* **Exercise instructions**: Return, unchanged, the part of the lines that opens with the line containing "Identify which object" and closes with the line containing "Can you confirm if silver", with both of those lines included. Leave the pictures out of your answer.

▼▼▼

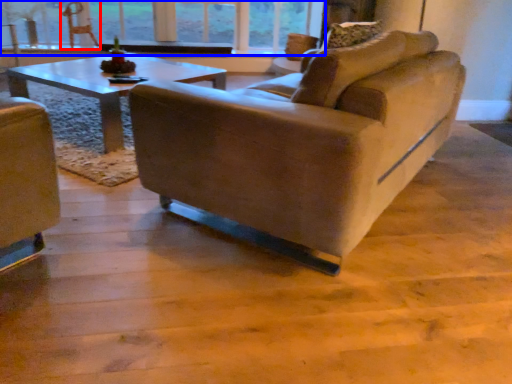
Question: Which point is closer to the camera, swivel chair (highlighted by a red box) or window (highlighted by a blue box)?

Choices:
 (A) swivel chair
 (B) window

Answer: (A)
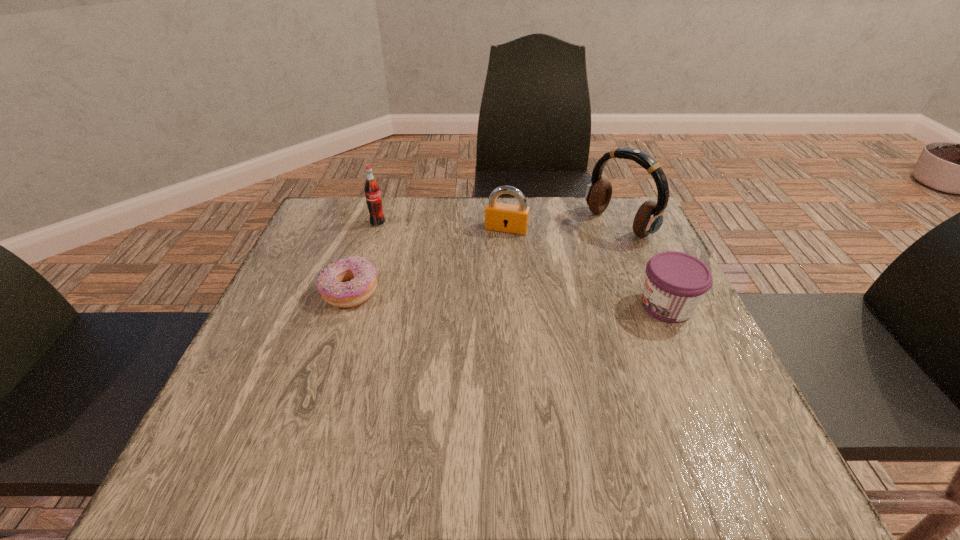
Image resolution: width=960 pixels, height=540 pixels. I want to click on free space that is in between the jam and the headset, so click(642, 265).

Identify which object is located as the fourth nearest to the soda bottle. Please provide its 2D coordinates. Your answer should be formatted as a tuple, i.e. [(x, y)], where the tuple contains the x and y coordinates of a point satisfying the conditions above.

[(675, 282)]

You are a GUI agent. You are given a task and a screenshot of the screen. Output one action in this format:
    pyautogui.click(x=<x>, y=<y>)
    Task: Click on the object identified as the fourth closest to the tallest object
    This screenshot has height=540, width=960.
    Given the screenshot: What is the action you would take?
    [372, 190]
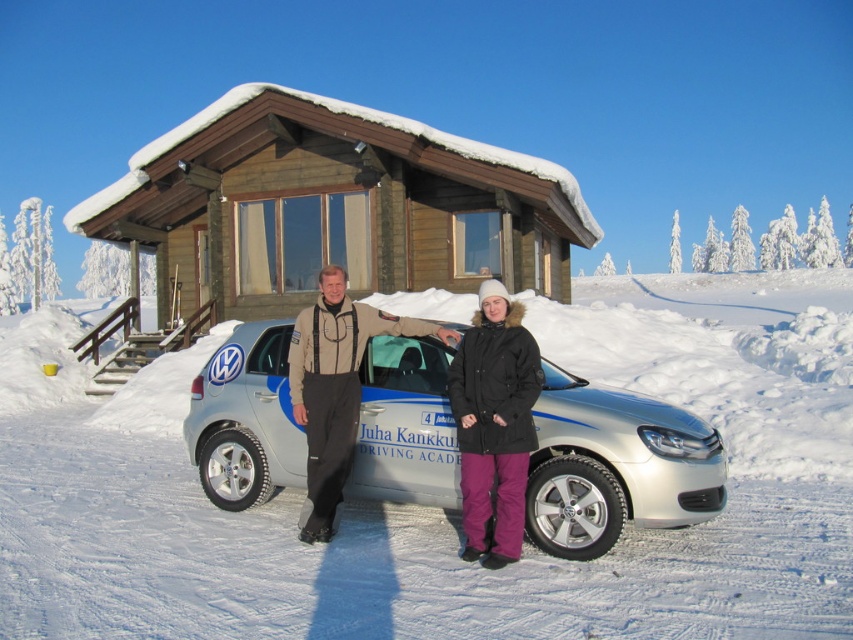
Is point (213, 432) more distant than point (498, 440)?

Yes, point (213, 432) is behind point (498, 440).

Can you confirm if silver metallic car at center is taller than purple fleece jacket at center?

No, silver metallic car at center is not taller than purple fleece jacket at center.

Locate an element on the screen. The height and width of the screenshot is (640, 853). silver metallic car at center is located at coordinates (614, 465).

How distant is black woolen hat at center from purple fleece jacket at center?

A distance of 35.65 inches exists between black woolen hat at center and purple fleece jacket at center.

Which is above, black woolen hat at center or purple fleece jacket at center?

purple fleece jacket at center is higher up.

Image resolution: width=853 pixels, height=640 pixels. What do you see at coordinates (335, 387) in the screenshot?
I see `black woolen hat at center` at bounding box center [335, 387].

Find the location of a particular element. The image size is (853, 640). black woolen hat at center is located at coordinates (335, 387).

Is point (527, 173) behind point (486, 465)?

That is True.

The width and height of the screenshot is (853, 640). Describe the element at coordinates (334, 205) in the screenshot. I see `wooden cabin at center` at that location.

Between point (231, 154) and point (468, 381), which one is positioned in front?

Positioned in front is point (468, 381).

The height and width of the screenshot is (640, 853). Identify the location of wooden cabin at center. (334, 205).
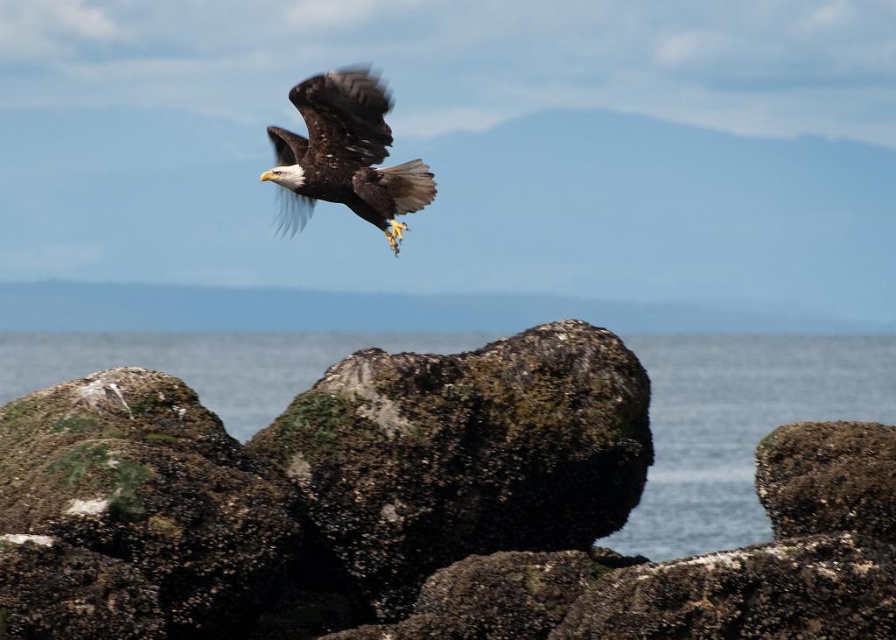
You are a birdwatcher observing the brown feathered eagle at upper center and the transparent water at center. Which object is located below the other?

The transparent water at center is positioned under the brown feathered eagle at upper center, so the transparent water at center is below the brown feathered eagle at upper center.

You are a birdwatcher observing the scene. You notice the mossy rock at center and the brown feathered eagle at upper center. Which object occupies a larger area in the image?

The mossy rock at center is bigger than the brown feathered eagle at upper center, so the mossy rock at center occupies a larger area in the image.

You are a photographer trying to capture the bald eagle in flight. You notice the mossy rock at center and the transparent water at center in your viewfinder. Which object appears taller in the photo?

The transparent water at center appears taller than the mossy rock at center because the mossy rock at center is not as tall as transparent water at center.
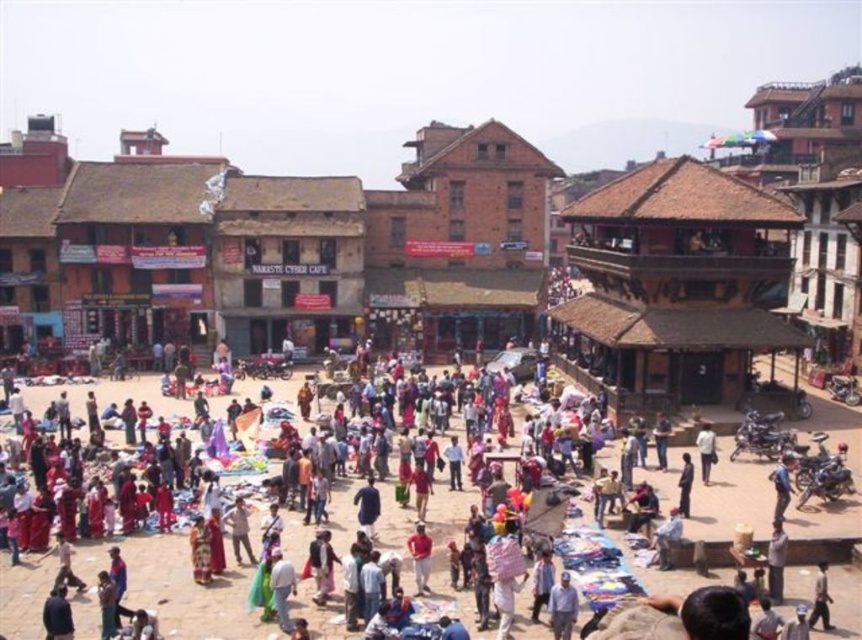
You are a tourist standing in the marketplace and want to take a photo of both the brown brick building at center and the light brown fabric shirt at center. Which object should you focus on first if you want to ensure both are in the frame?

You should focus on the brown brick building at center first because it is taller than the light brown fabric shirt at center, so adjusting the camera angle to include its height will naturally include the shorter shirt in the frame.

You are standing in the marketplace and want to take a photo of both the brown brick building at center and the red fabric person at center. Since you can only focus on one subject at a time, which one should you position closer to the camera to ensure both are in the frame?

You should position the red fabric person at center closer to the camera because the brown brick building at center is to the right of the red fabric person at center, meaning the building is further away. By moving the person closer, both will be within the frame.

You are a tourist standing at the edge of the marketplace square. You see the brown brick building at center and the red fabric person at center. Which object is closer to you?

The brown brick building at center is closer to you because the red fabric person at center is behind it.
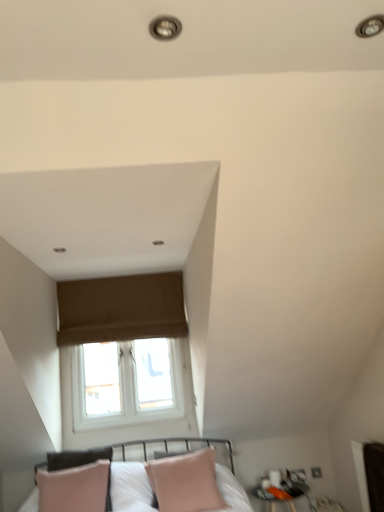
I want to click on matte black side table at lower right, so click(277, 495).

Based on the photo, measure the distance between matte black side table at lower right and camera.

They are 10.64 feet apart.

Locate an element on the screen. This screenshot has height=512, width=384. pink leather pillow at lower center is located at coordinates (186, 482).

Describe the element at coordinates (121, 308) in the screenshot. I see `brown fabric window at upper center` at that location.

Locate an element on the screen. The height and width of the screenshot is (512, 384). matte black side table at lower right is located at coordinates (277, 495).

Is point (167, 470) in front of point (261, 493)?

Yes, it is in front of point (261, 493).

Looking at this image, can you confirm if pink leather pillow at lower center is taller than matte black side table at lower right?

Indeed, pink leather pillow at lower center has a greater height compared to matte black side table at lower right.

From the picture: Which of these two, pink leather pillow at lower center or matte black side table at lower right, is smaller?

Smaller between the two is matte black side table at lower right.

Is pink leather pillow at lower center far away from matte black side table at lower right?

pink leather pillow at lower center is near matte black side table at lower right, not far away.

Is the surface of matte black side table at lower right in direct contact with pink leather pillow at lower center?

No, matte black side table at lower right is not with pink leather pillow at lower center.

Can you confirm if matte black side table at lower right is wider than pink leather pillow at lower center?

Yes, matte black side table at lower right is wider than pink leather pillow at lower center.

From a real-world perspective, is matte black side table at lower right beneath pink leather pillow at lower center?

Yes, from a real-world perspective, matte black side table at lower right is below pink leather pillow at lower center.

In the scene shown: Is matte black side table at lower right closer to the viewer compared to pink leather pillow at lower center?

That is False.

Locate an element on the screen. The height and width of the screenshot is (512, 384). window on the left side of pink leather pillow at lower center is located at coordinates (121, 308).

Is point (193, 469) closer to viewer compared to point (109, 333)?

Yes, it is in front of point (109, 333).

Consider the image. Is pink leather pillow at lower center positioned beyond the bounds of brown fabric window at upper center?

Yes, pink leather pillow at lower center is located beyond the bounds of brown fabric window at upper center.

Can you confirm if brown fabric window at upper center is smaller than pink leather pillow at lower center?

Correct, brown fabric window at upper center occupies less space than pink leather pillow at lower center.

Does brown fabric window at upper center appear on the left side of pink leather pillow at lower center?

Indeed, brown fabric window at upper center is positioned on the left side of pink leather pillow at lower center.

How different are the orientations of brown fabric window at upper center and pink leather pillow at lower center in degrees?

The facing directions of brown fabric window at upper center and pink leather pillow at lower center are 6.22 degrees apart.

Based on the photo, in terms of width, does brown fabric window at upper center look wider or thinner when compared to pink leather pillow at lower center?

brown fabric window at upper center is thinner than pink leather pillow at lower center.

Measure the distance from matte black side table at lower right to brown fabric window at upper center.

matte black side table at lower right and brown fabric window at upper center are 1.84 meters apart.

Is brown fabric window at upper center surrounded by matte black side table at lower right?

No, matte black side table at lower right does not contain brown fabric window at upper center.

Between matte black side table at lower right and brown fabric window at upper center, which one has smaller size?

With smaller size is matte black side table at lower right.

From the image's perspective, is matte black side table at lower right located beneath brown fabric window at upper center?

Indeed, from the image's perspective, matte black side table at lower right is shown beneath brown fabric window at upper center.

Is brown fabric window at upper center oriented towards matte black side table at lower right?

No, brown fabric window at upper center does not turn towards matte black side table at lower right.

Based on the photo, from a real-world perspective, is brown fabric window at upper center physically located above or below matte black side table at lower right?

brown fabric window at upper center is above matte black side table at lower right.

What's the angular difference between brown fabric window at upper center and matte black side table at lower right's facing directions?

The facing directions of brown fabric window at upper center and matte black side table at lower right are 0.741 degrees apart.

From the image's perspective, is brown fabric window at upper center located above or below matte black side table at lower right?

From the image's perspective, brown fabric window at upper center appears above matte black side table at lower right.

Locate an element on the screen. side table that appears below the pink leather pillow at lower center (from the image's perspective) is located at coordinates (277, 495).

Where is `pillow that is in front of the matte black side table at lower right`? pillow that is in front of the matte black side table at lower right is located at coordinates (186, 482).

Consider the image. Looking at the image, which one is located closer to matte black side table at lower right, brown fabric window at upper center or pink leather pillow at lower center?

Among the two, pink leather pillow at lower center is located nearer to matte black side table at lower right.

Looking at the image, which one is located further to brown fabric window at upper center, pink leather pillow at lower center or matte black side table at lower right?

matte black side table at lower right lies further to brown fabric window at upper center than the other object.

Looking at the image, which one is located further to matte black side table at lower right, pink leather pillow at lower center or brown fabric window at upper center?

brown fabric window at upper center is further to matte black side table at lower right.

From the image, which object appears to be farther from brown fabric window at upper center, matte black side table at lower right or pink leather pillow at lower center?

Among the two, matte black side table at lower right is located further to brown fabric window at upper center.

Which object lies further to the anchor point pink leather pillow at lower center, matte black side table at lower right or brown fabric window at upper center?

Among the two, brown fabric window at upper center is located further to pink leather pillow at lower center.

In the scene shown: From the image, which object appears to be farther from pink leather pillow at lower center, brown fabric window at upper center or matte black side table at lower right?

The object further to pink leather pillow at lower center is brown fabric window at upper center.

I want to click on pillow between brown fabric window at upper center and matte black side table at lower right from left to right, so click(186, 482).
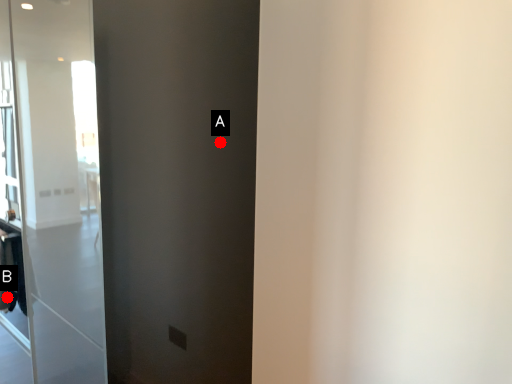
Question: Two points are circled on the image, labeled by A and B beside each circle. Which point appears closest to the camera in this image?

Choices:
 (A) A is closer
 (B) B is closer

Answer: (A)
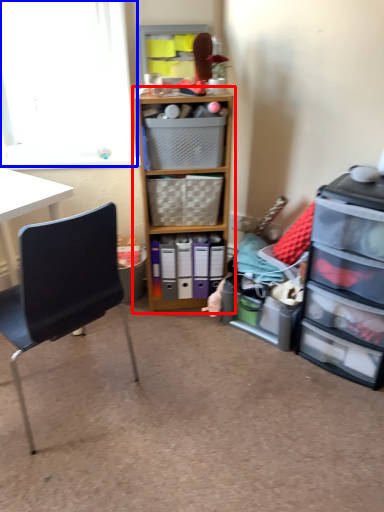
Question: Which point is further to the camera, cabinetry (highlighted by a red box) or window screen (highlighted by a blue box)?

Choices:
 (A) cabinetry
 (B) window screen

Answer: (B)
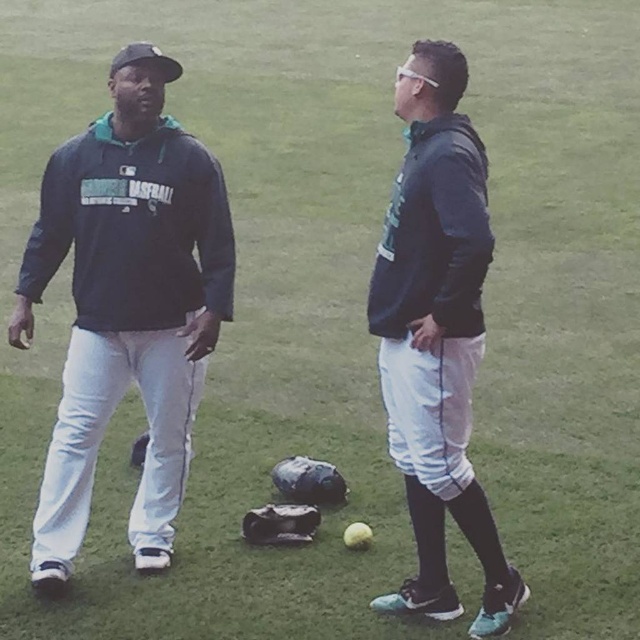
In the scene shown: You are a sports equipment inspector checking the gloves in the image. The dark gray leather glove at center needs to be at least 12 inches wide to meet safety standards. Can you determine if it meets the requirement based on the leather textured glove at center?

The dark gray leather glove at center is wider than the leather textured glove at center. However, without knowing the width of the leather textured glove at center, we cannot confirm if the dark gray leather glove at center meets the 12 inches requirement.

You are a photographer taking a picture of the two people in the scene. The matte blue hoodie at left is at coordinate point (125,301). If you want to center your camera on this point, where should you aim?

The point (125,301) indicates the location of the matte blue hoodie at left, so you should aim your camera at that coordinate to center it.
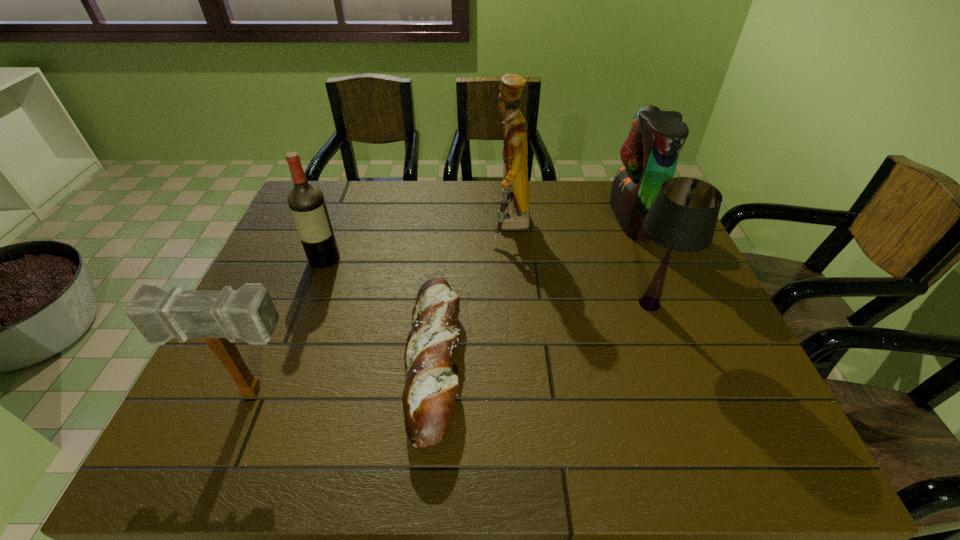
I want to click on vacant space at the left edge of the desktop, so click(x=201, y=401).

Where is `vacant region at the right edge of the desktop`? Image resolution: width=960 pixels, height=540 pixels. vacant region at the right edge of the desktop is located at coordinates (662, 311).

Find the location of a particular element. free location at the near left corner of the desktop is located at coordinates (179, 457).

The image size is (960, 540). What are the coordinates of `free point between the liquor and the parrot` in the screenshot? It's located at (478, 238).

Identify the location of empty location between the third object from left to right and the lampshade. This screenshot has width=960, height=540. (541, 333).

You are a GUI agent. You are given a task and a screenshot of the screen. Output one action in this format:
    pyautogui.click(x=<x>, y=<y>)
    Task: Click on the free space between the parrot and the third object from right to left
    The image size is (960, 540).
    Given the screenshot: What is the action you would take?
    pyautogui.click(x=571, y=222)

The width and height of the screenshot is (960, 540). In order to click on vacant space in between the baguet and the parrot in this screenshot , I will do `click(533, 289)`.

Find the location of a particular element. The height and width of the screenshot is (540, 960). free point between the mallet and the shortest object is located at coordinates (345, 376).

The width and height of the screenshot is (960, 540). What are the coordinates of `unoccupied position between the mallet and the fourth nearest object` in the screenshot? It's located at (290, 325).

Where is `free space between the mallet and the shortest object`? The height and width of the screenshot is (540, 960). free space between the mallet and the shortest object is located at coordinates (345, 376).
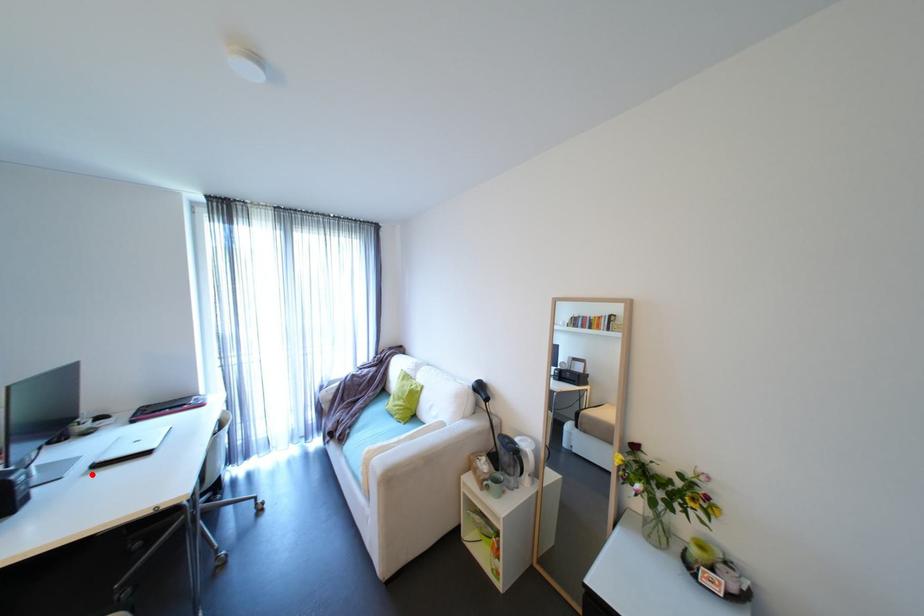
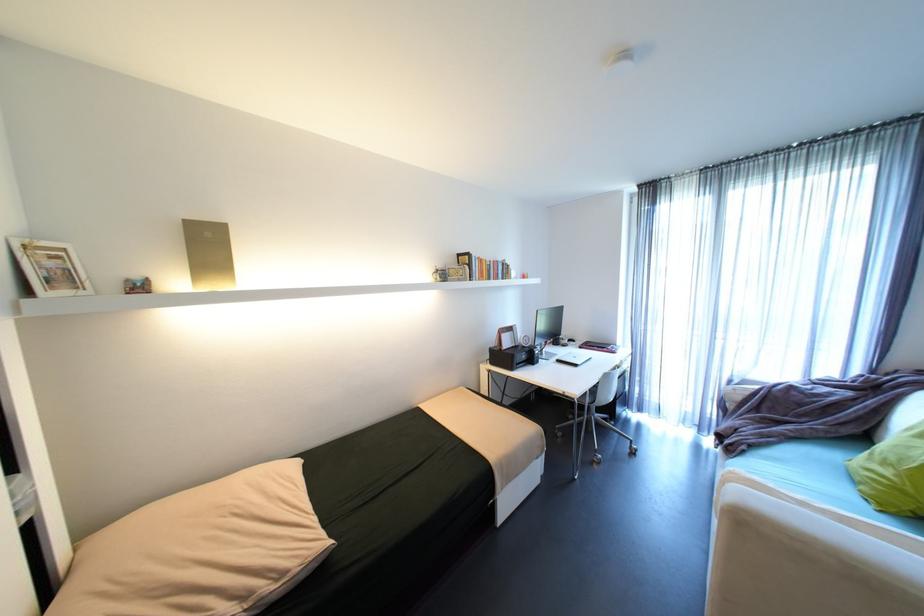
Question: I am providing you with two images of the same scene from different viewpoints. A red point is marked on the first image. Can you still see the location of the red point in image 2?

Choices:
 (A) Yes
 (B) No

Answer: (A)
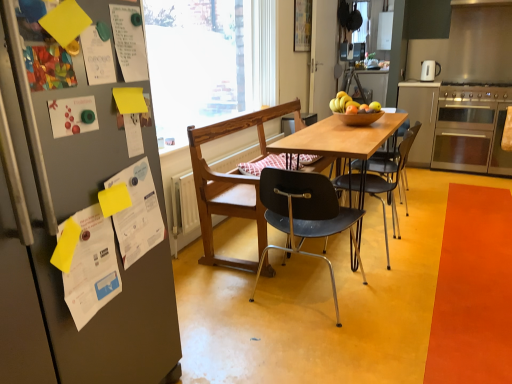
This screenshot has height=384, width=512. Find the location of `free spot in front of wooden table at center`. free spot in front of wooden table at center is located at coordinates (384, 306).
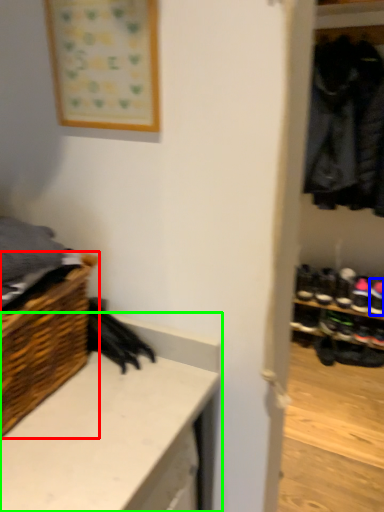
Question: Estimate the real-world distances between objects in this image. Which object is closer to shelf (highlighted by a red box), footwear (highlighted by a blue box) or counter (highlighted by a green box)?

Choices:
 (A) footwear
 (B) counter

Answer: (B)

▲▲▲

* **Expected answer**:
Identify which object is located as the fourth nearest to the soda bottle. Please provide its 2D coordinates. Your answer should be formatted as a tuple, i.e. [(x, y)], where the tuple contains the x and y coordinates of a point satisfying the conditions above.

[(675, 282)]

You are a GUI agent. You are given a task and a screenshot of the screen. Output one action in this format:
    pyautogui.click(x=<x>, y=<y>)
    Task: Click on the object identified as the fourth closest to the tallest object
    This screenshot has height=540, width=960.
    Given the screenshot: What is the action you would take?
    [372, 190]
Is point (213, 432) more distant than point (498, 440)?

Yes, point (213, 432) is behind point (498, 440).

Can you confirm if silver metallic car at center is taller than purple fleece jacket at center?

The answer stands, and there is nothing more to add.